Work to complete: A word-for-word copy of the entries, with the images left out, is what you should write.

+---+

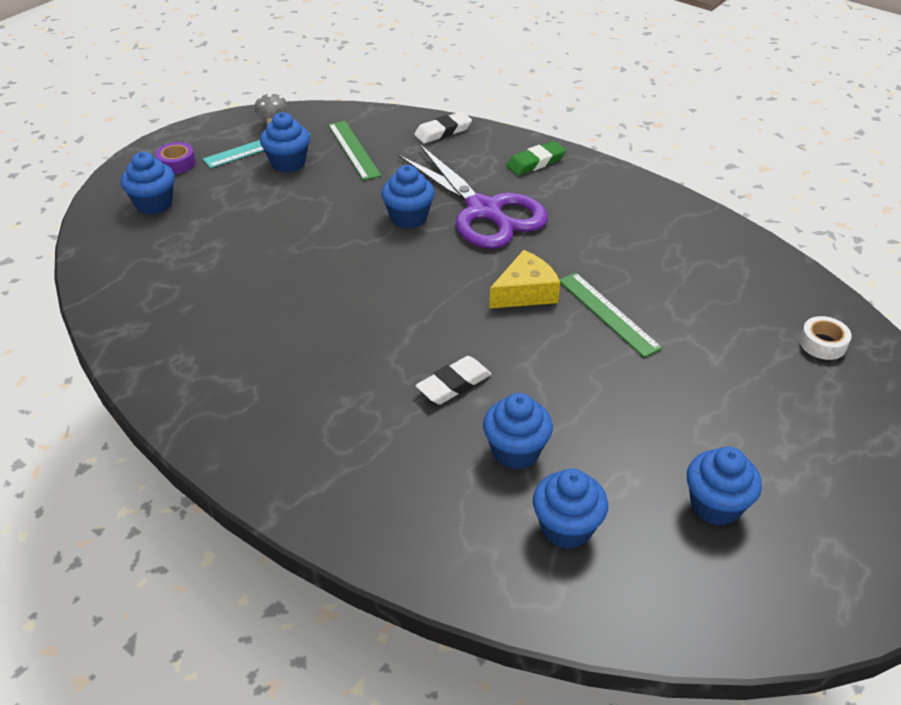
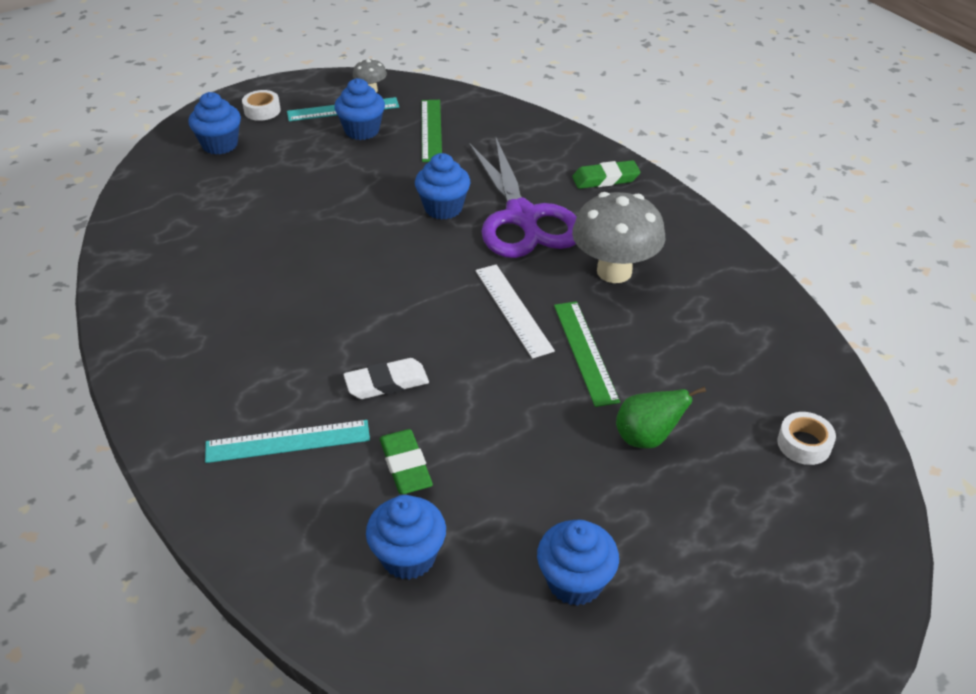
camera: 20 degrees right, 0 degrees up
(177, 163) = (262, 111): purple tape -> white tape
(396, 460) = (288, 441): none -> turquoise ruler
(443, 131) = (529, 129): white eraser -> none
(515, 451) = (406, 465): blue cupcake -> green eraser
(525, 292) = (513, 309): yellow cheese -> white ruler
(591, 240) = (614, 271): none -> grey mushroom
(701, 372) = (647, 438): none -> green pear

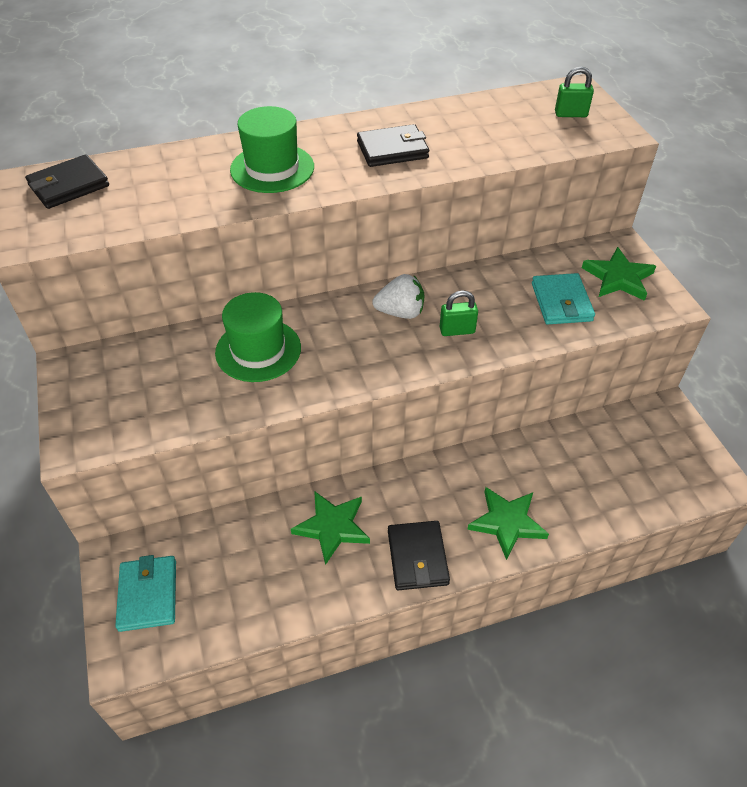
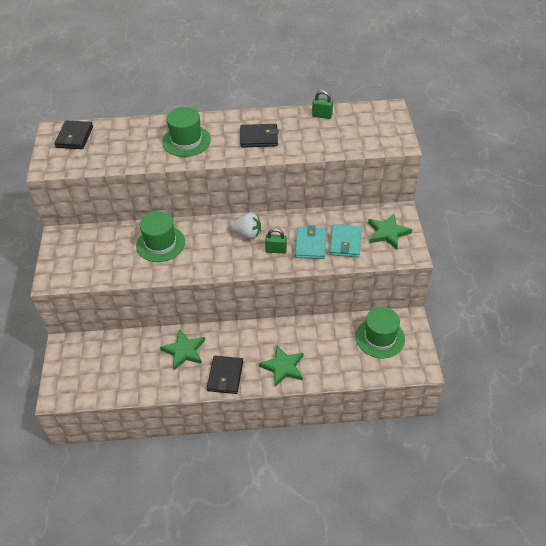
camera: 15 degrees right, 0 degrees up
(69, 186) = (74, 137): black wallet -> black wallet turned 60 degrees counterclockwise
(148, 595) = (76, 367): turquoise wallet -> turquoise wallet (310, 244)
(570, 114) = (377, 127): green padlock -> green padlock (322, 115)
(637, 445) = (380, 337): none -> green hat

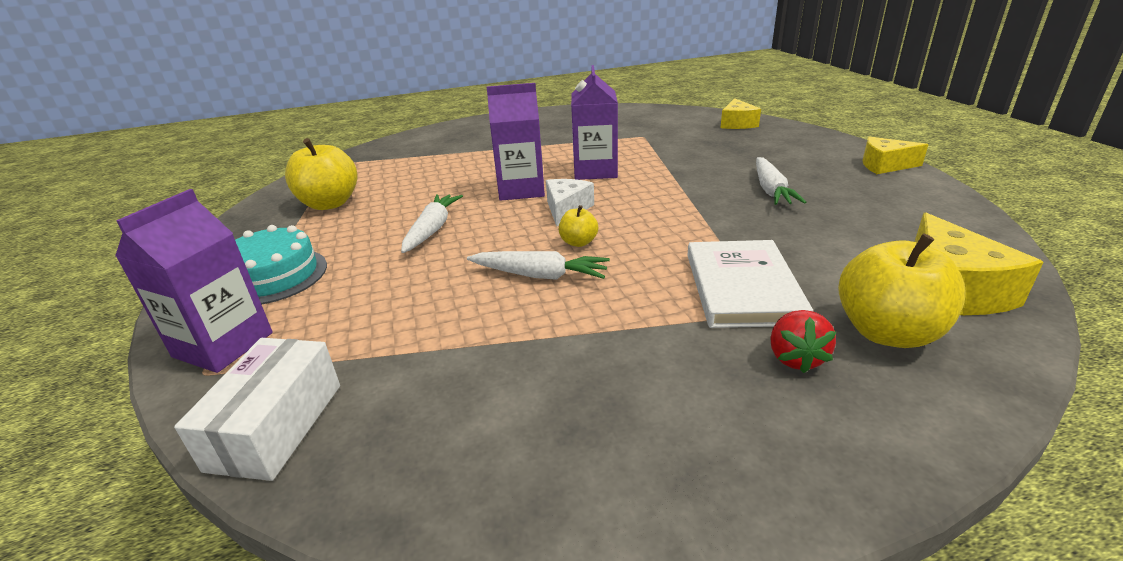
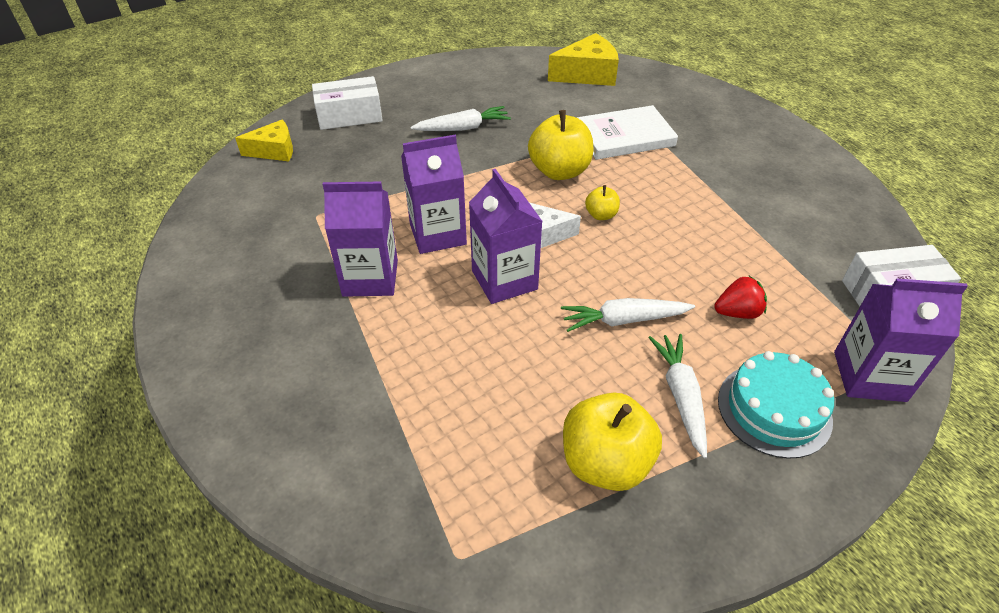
camera: 110 degrees left, 15 degrees up
(540, 275) = (662, 224): white carrot -> white carrot (681, 396)
(560, 150) = (370, 278): none -> purple carton
(795, 358) = (683, 119): red strawberry -> red strawberry (737, 312)
(796, 145) = (349, 116): none -> white box
(884, 165) = (398, 79): yellow cheese -> none
(887, 332) = (641, 94): yellow apple -> yellow apple (559, 171)

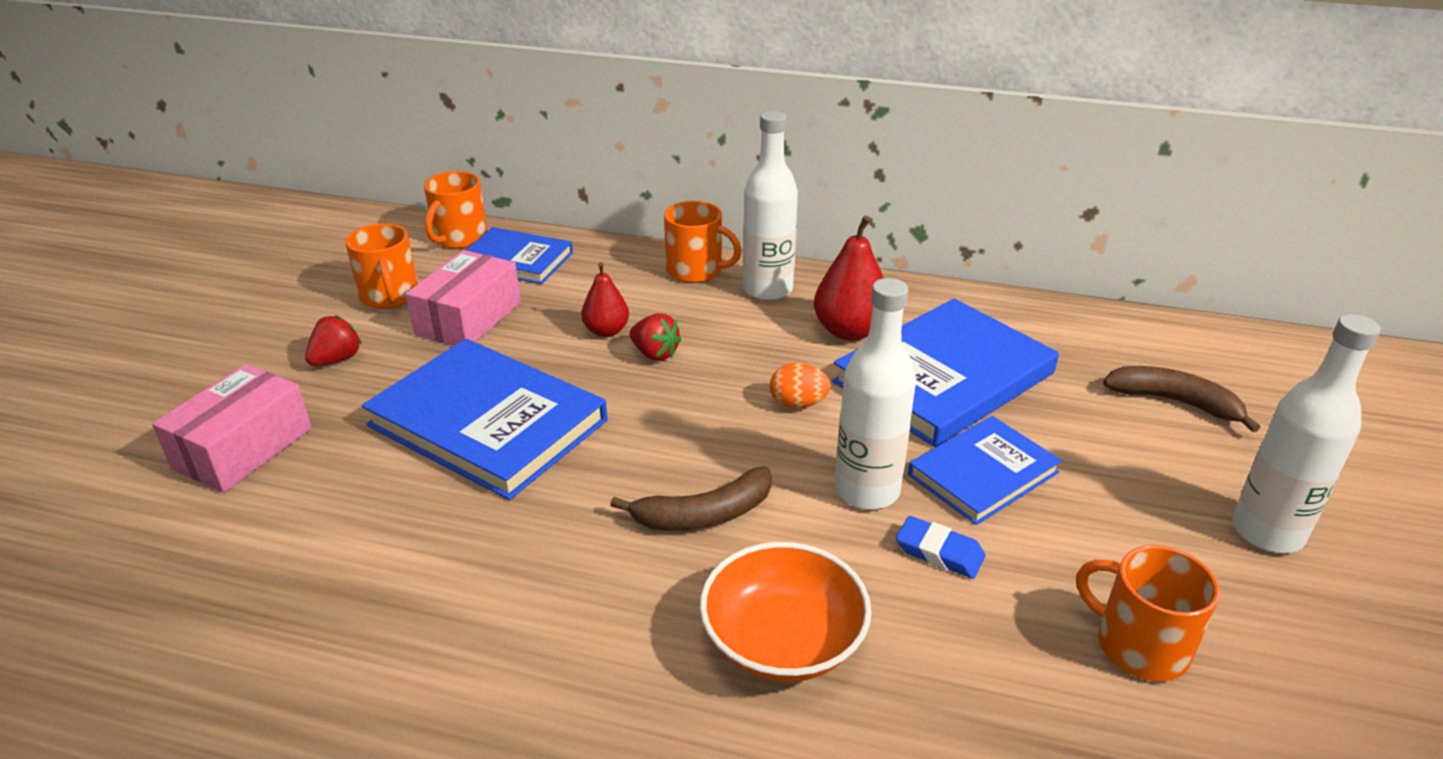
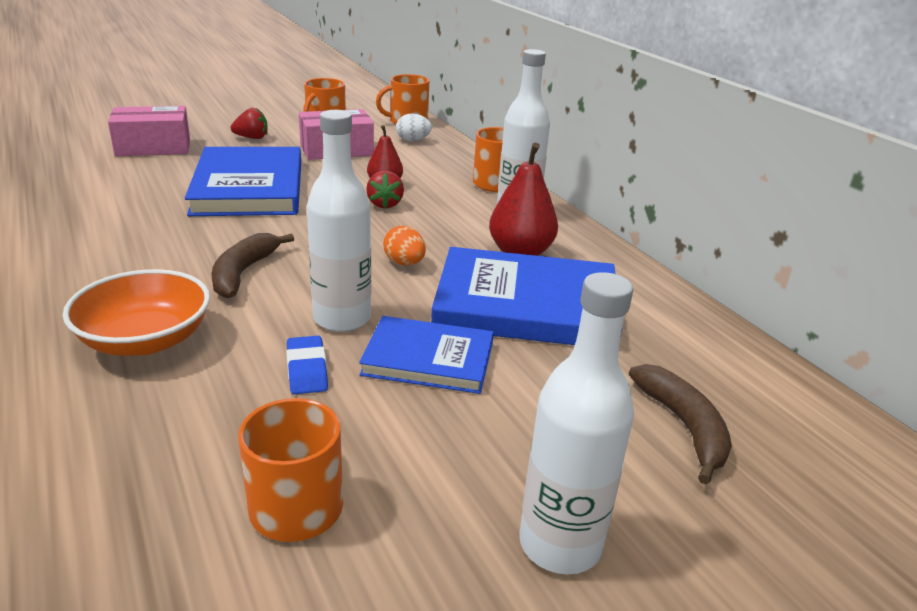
camera: 45 degrees right, 5 degrees down
(517, 260) = (413, 140): blue book -> white egg
(704, 515) = (243, 273): brown banana -> brown banana turned 75 degrees clockwise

+---+

Worked solution:
camera: 20 degrees right, 0 degrees up
(177, 163) = (262, 111): purple tape -> white tape
(396, 460) = (288, 441): none -> turquoise ruler
(443, 131) = (529, 129): white eraser -> none
(515, 451) = (406, 465): blue cupcake -> green eraser
(525, 292) = (513, 309): yellow cheese -> white ruler
(591, 240) = (614, 271): none -> grey mushroom
(701, 372) = (647, 438): none -> green pear

camera: 15 degrees right, 0 degrees up
(69, 186) = (74, 137): black wallet -> black wallet turned 60 degrees counterclockwise
(148, 595) = (76, 367): turquoise wallet -> turquoise wallet (310, 244)
(570, 114) = (377, 127): green padlock -> green padlock (322, 115)
(637, 445) = (380, 337): none -> green hat

camera: 110 degrees left, 15 degrees up
(540, 275) = (662, 224): white carrot -> white carrot (681, 396)
(560, 150) = (370, 278): none -> purple carton
(795, 358) = (683, 119): red strawberry -> red strawberry (737, 312)
(796, 145) = (349, 116): none -> white box
(884, 165) = (398, 79): yellow cheese -> none
(887, 332) = (641, 94): yellow apple -> yellow apple (559, 171)

camera: 45 degrees right, 5 degrees down
(517, 260) = (413, 140): blue book -> white egg
(704, 515) = (243, 273): brown banana -> brown banana turned 75 degrees clockwise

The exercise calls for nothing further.